■ What to work on:
Print every record exactly, with nothing added or left out.

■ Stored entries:
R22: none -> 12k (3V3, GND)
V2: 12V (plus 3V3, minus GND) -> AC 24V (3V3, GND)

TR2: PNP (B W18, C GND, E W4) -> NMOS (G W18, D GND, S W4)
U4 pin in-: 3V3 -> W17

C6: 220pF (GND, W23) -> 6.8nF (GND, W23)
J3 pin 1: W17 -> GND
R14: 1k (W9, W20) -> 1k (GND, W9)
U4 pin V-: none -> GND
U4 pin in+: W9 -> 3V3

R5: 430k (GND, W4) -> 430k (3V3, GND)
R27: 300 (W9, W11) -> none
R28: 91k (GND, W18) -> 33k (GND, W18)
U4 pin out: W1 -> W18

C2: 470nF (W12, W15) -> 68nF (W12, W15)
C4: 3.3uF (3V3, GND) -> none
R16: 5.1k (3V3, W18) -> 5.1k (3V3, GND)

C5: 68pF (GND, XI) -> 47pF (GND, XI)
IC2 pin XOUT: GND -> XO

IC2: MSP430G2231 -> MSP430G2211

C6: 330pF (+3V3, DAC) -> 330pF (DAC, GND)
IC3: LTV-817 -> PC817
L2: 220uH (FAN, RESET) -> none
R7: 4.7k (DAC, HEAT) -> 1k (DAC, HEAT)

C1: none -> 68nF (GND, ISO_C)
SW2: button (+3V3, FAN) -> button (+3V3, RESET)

■ Written answer:
R22: none -> 12k (3V3, GND)
V2: 12V (plus 3V3, minus GND) -> AC 24V (3V3, GND)

TR2: PNP (B W18, C GND, E W4) -> NMOS (G W18, D GND, S W4)
U4 pin in-: 3V3 -> W17

C6: 220pF (GND, W23) -> 6.8nF (GND, W23)
J3 pin 1: W17 -> GND
R14: 1k (W9, W20) -> 1k (GND, W9)
U4 pin V-: none -> GND
U4 pin in+: W9 -> 3V3

R5: 430k (GND, W4) -> 430k (3V3, GND)
R27: 300 (W9, W11) -> none
R28: 91k (GND, W18) -> 33k (GND, W18)
U4 pin out: W1 -> W18

C2: 470nF (W12, W15) -> 68nF (W12, W15)
C4: 3.3uF (3V3, GND) -> none
R16: 5.1k (3V3, W18) -> 5.1k (3V3, GND)

C5: 68pF (GND, XI) -> 47pF (GND, XI)
IC2 pin XOUT: GND -> XO

IC2: MSP430G2231 -> MSP430G2211

C6: 330pF (+3V3, DAC) -> 330pF (DAC, GND)
IC3: LTV-817 -> PC817
L2: 220uH (FAN, RESET) -> none
R7: 4.7k (DAC, HEAT) -> 1k (DAC, HEAT)

C1: none -> 68nF (GND, ISO_C)
SW2: button (+3V3, FAN) -> button (+3V3, RESET)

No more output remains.